**Data for analysis:**
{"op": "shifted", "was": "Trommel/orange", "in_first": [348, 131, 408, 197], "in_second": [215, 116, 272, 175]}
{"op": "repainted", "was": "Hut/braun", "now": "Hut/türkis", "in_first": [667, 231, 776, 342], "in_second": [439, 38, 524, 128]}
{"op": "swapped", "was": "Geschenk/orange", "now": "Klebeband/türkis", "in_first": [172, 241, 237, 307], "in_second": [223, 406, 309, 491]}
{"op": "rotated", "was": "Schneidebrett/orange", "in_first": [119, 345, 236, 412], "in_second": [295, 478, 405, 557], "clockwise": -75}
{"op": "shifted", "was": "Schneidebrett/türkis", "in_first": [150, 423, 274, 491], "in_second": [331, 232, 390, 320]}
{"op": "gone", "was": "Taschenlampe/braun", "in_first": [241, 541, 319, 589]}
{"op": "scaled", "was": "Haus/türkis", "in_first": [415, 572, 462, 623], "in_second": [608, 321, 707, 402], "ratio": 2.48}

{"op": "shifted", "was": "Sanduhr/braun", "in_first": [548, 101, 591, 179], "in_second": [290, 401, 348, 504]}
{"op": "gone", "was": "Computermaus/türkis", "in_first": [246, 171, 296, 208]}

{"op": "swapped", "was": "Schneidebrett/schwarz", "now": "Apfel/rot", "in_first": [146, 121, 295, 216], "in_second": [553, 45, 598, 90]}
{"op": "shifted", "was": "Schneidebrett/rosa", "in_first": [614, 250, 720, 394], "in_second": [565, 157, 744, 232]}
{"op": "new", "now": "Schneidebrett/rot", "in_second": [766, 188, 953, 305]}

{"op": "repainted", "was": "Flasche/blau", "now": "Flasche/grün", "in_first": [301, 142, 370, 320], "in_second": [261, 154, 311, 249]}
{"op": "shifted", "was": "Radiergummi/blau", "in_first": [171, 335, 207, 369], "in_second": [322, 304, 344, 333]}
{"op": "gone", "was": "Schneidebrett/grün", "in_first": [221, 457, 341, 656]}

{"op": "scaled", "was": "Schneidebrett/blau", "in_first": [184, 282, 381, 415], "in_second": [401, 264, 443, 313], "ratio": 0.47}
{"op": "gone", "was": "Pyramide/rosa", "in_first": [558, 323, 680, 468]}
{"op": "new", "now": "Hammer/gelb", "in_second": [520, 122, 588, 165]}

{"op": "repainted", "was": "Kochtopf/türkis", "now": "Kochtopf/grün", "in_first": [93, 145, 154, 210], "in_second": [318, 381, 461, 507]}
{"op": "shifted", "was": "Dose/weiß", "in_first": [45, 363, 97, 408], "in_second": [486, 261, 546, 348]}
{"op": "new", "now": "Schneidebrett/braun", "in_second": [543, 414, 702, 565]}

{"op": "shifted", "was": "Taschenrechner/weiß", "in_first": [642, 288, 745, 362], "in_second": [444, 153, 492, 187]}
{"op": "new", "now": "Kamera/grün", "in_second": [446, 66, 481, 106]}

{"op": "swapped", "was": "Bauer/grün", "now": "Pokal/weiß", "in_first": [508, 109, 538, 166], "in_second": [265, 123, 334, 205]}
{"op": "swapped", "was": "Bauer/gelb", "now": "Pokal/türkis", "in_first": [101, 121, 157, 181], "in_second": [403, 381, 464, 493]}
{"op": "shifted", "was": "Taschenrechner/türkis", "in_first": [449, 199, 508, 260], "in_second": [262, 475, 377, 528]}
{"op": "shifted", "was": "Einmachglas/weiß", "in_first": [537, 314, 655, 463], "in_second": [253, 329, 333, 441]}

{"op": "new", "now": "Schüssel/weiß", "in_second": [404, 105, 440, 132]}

**Task instructions:**
Reproduce every single entry above exactly.

**Your solution:**
{"op": "shifted", "was": "Trommel/orange", "in_first": [348, 131, 408, 197], "in_second": [215, 116, 272, 175]}
{"op": "repainted", "was": "Hut/braun", "now": "Hut/türkis", "in_first": [667, 231, 776, 342], "in_second": [439, 38, 524, 128]}
{"op": "swapped", "was": "Geschenk/orange", "now": "Klebeband/türkis", "in_first": [172, 241, 237, 307], "in_second": [223, 406, 309, 491]}
{"op": "rotated", "was": "Schneidebrett/orange", "in_first": [119, 345, 236, 412], "in_second": [295, 478, 405, 557], "clockwise": -75}
{"op": "shifted", "was": "Schneidebrett/türkis", "in_first": [150, 423, 274, 491], "in_second": [331, 232, 390, 320]}
{"op": "gone", "was": "Taschenlampe/braun", "in_first": [241, 541, 319, 589]}
{"op": "scaled", "was": "Haus/türkis", "in_first": [415, 572, 462, 623], "in_second": [608, 321, 707, 402], "ratio": 2.48}

{"op": "shifted", "was": "Sanduhr/braun", "in_first": [548, 101, 591, 179], "in_second": [290, 401, 348, 504]}
{"op": "gone", "was": "Computermaus/türkis", "in_first": [246, 171, 296, 208]}

{"op": "swapped", "was": "Schneidebrett/schwarz", "now": "Apfel/rot", "in_first": [146, 121, 295, 216], "in_second": [553, 45, 598, 90]}
{"op": "shifted", "was": "Schneidebrett/rosa", "in_first": [614, 250, 720, 394], "in_second": [565, 157, 744, 232]}
{"op": "new", "now": "Schneidebrett/rot", "in_second": [766, 188, 953, 305]}

{"op": "repainted", "was": "Flasche/blau", "now": "Flasche/grün", "in_first": [301, 142, 370, 320], "in_second": [261, 154, 311, 249]}
{"op": "shifted", "was": "Radiergummi/blau", "in_first": [171, 335, 207, 369], "in_second": [322, 304, 344, 333]}
{"op": "gone", "was": "Schneidebrett/grün", "in_first": [221, 457, 341, 656]}

{"op": "scaled", "was": "Schneidebrett/blau", "in_first": [184, 282, 381, 415], "in_second": [401, 264, 443, 313], "ratio": 0.47}
{"op": "gone", "was": "Pyramide/rosa", "in_first": [558, 323, 680, 468]}
{"op": "new", "now": "Hammer/gelb", "in_second": [520, 122, 588, 165]}

{"op": "repainted", "was": "Kochtopf/türkis", "now": "Kochtopf/grün", "in_first": [93, 145, 154, 210], "in_second": [318, 381, 461, 507]}
{"op": "shifted", "was": "Dose/weiß", "in_first": [45, 363, 97, 408], "in_second": [486, 261, 546, 348]}
{"op": "new", "now": "Schneidebrett/braun", "in_second": [543, 414, 702, 565]}

{"op": "shifted", "was": "Taschenrechner/weiß", "in_first": [642, 288, 745, 362], "in_second": [444, 153, 492, 187]}
{"op": "new", "now": "Kamera/grün", "in_second": [446, 66, 481, 106]}

{"op": "swapped", "was": "Bauer/grün", "now": "Pokal/weiß", "in_first": [508, 109, 538, 166], "in_second": [265, 123, 334, 205]}
{"op": "swapped", "was": "Bauer/gelb", "now": "Pokal/türkis", "in_first": [101, 121, 157, 181], "in_second": [403, 381, 464, 493]}
{"op": "shifted", "was": "Taschenrechner/türkis", "in_first": [449, 199, 508, 260], "in_second": [262, 475, 377, 528]}
{"op": "shifted", "was": "Einmachglas/weiß", "in_first": [537, 314, 655, 463], "in_second": [253, 329, 333, 441]}

{"op": "new", "now": "Schüssel/weiß", "in_second": [404, 105, 440, 132]}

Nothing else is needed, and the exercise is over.